WHAT YOU ARE ASKED TO DO: The lines below, from the one holding "orange arrow: (64, 226)" through the one holding "black rectangle: (22, 80) -> (11, 86), moved", are to be restated word for word, with all images left out.

Records from a collection:
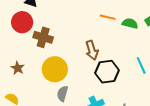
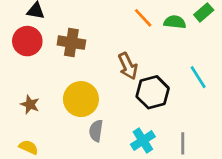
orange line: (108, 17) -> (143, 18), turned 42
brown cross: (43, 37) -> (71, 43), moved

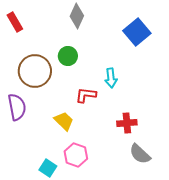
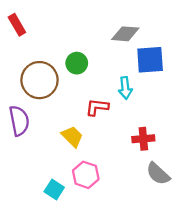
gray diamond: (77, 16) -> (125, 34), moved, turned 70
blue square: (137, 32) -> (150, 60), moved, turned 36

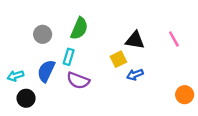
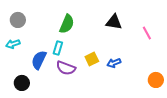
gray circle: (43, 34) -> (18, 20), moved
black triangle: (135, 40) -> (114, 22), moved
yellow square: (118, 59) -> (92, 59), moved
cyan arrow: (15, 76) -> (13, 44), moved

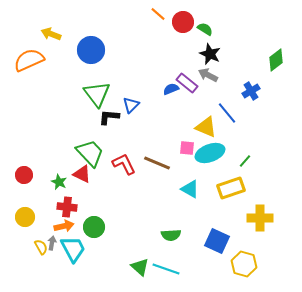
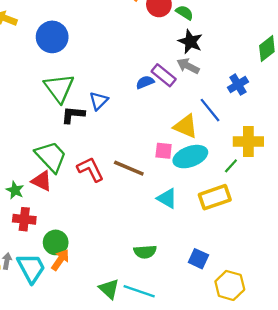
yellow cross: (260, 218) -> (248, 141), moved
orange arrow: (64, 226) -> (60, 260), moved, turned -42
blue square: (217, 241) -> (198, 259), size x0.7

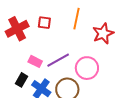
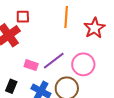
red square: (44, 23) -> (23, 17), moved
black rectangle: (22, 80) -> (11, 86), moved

...

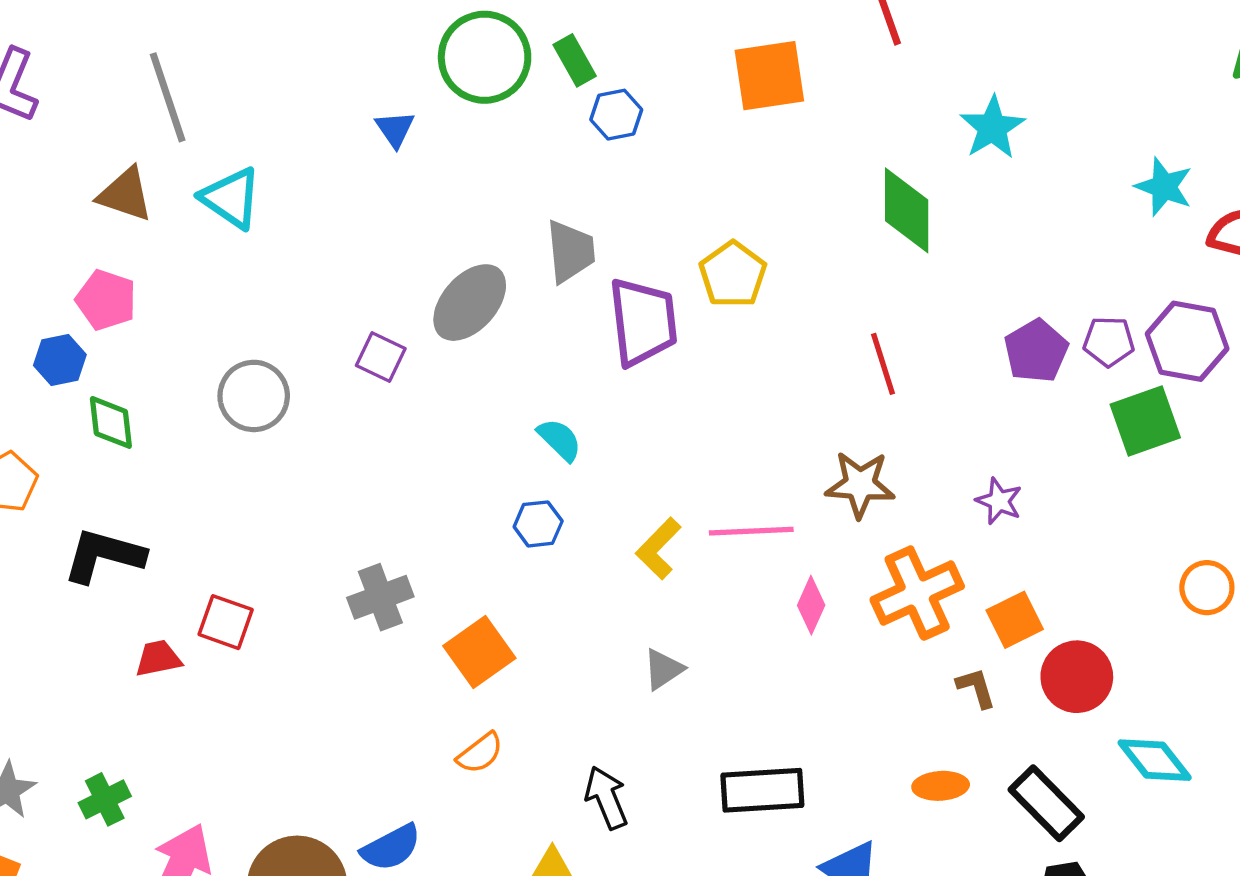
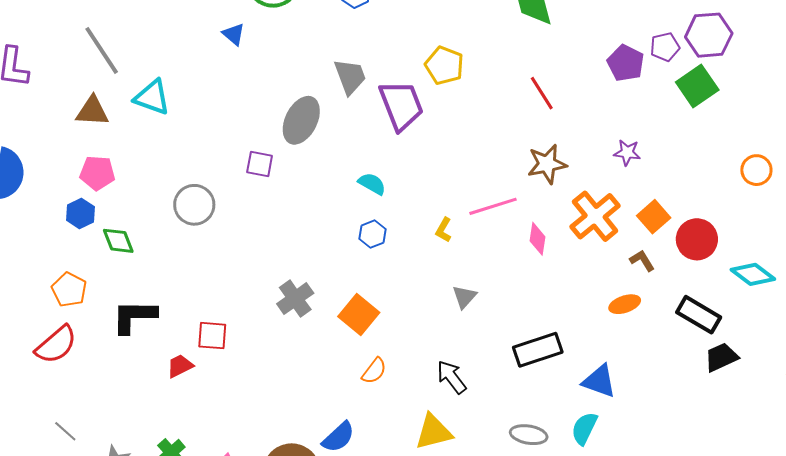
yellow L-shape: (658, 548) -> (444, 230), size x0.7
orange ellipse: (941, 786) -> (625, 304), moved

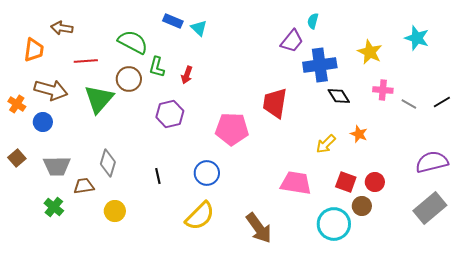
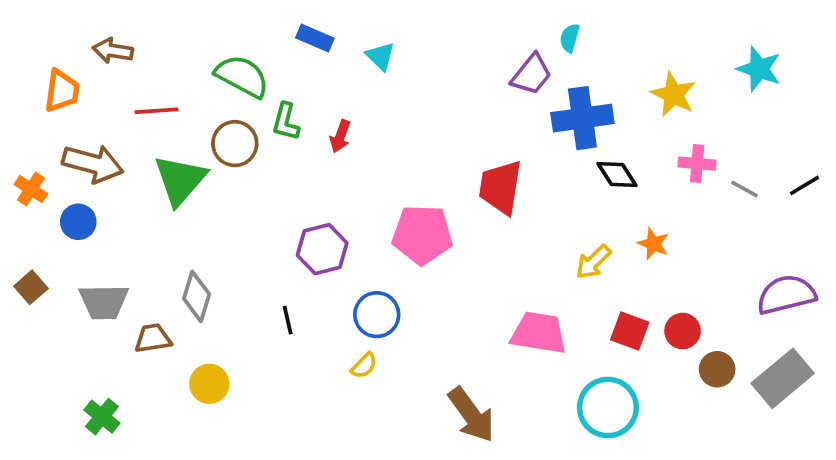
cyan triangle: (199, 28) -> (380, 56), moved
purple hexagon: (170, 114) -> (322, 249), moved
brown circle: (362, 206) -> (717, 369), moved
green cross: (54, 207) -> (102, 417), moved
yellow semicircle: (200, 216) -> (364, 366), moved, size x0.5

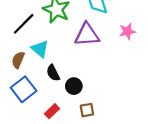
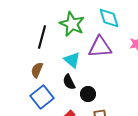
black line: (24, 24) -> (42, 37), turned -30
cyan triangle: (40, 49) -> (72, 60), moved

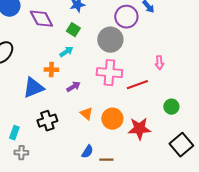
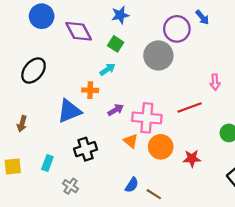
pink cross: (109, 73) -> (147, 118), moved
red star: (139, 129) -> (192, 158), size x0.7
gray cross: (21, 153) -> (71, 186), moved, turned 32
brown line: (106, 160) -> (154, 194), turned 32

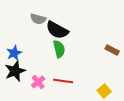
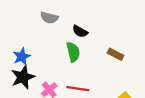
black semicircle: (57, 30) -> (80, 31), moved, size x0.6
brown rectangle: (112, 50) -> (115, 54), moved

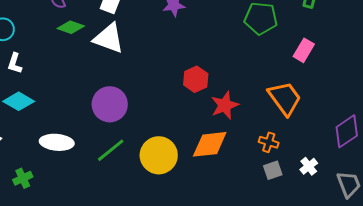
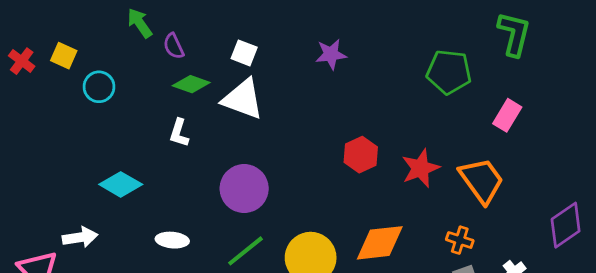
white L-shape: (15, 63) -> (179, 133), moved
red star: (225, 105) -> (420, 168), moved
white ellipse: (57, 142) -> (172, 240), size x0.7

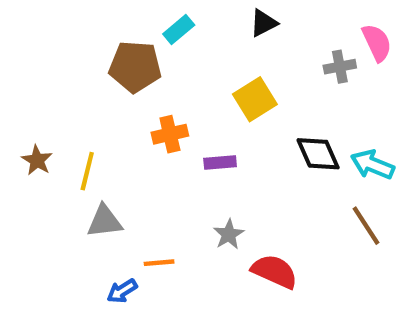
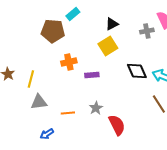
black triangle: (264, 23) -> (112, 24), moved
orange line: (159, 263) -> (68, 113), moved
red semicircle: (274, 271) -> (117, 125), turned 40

RESULT FOR THIS TASK:
orange arrow: (64, 226) -> (60, 260), moved, turned -42
blue square: (217, 241) -> (198, 259), size x0.7

red square: (44, 23) -> (23, 17), moved
black rectangle: (22, 80) -> (11, 86), moved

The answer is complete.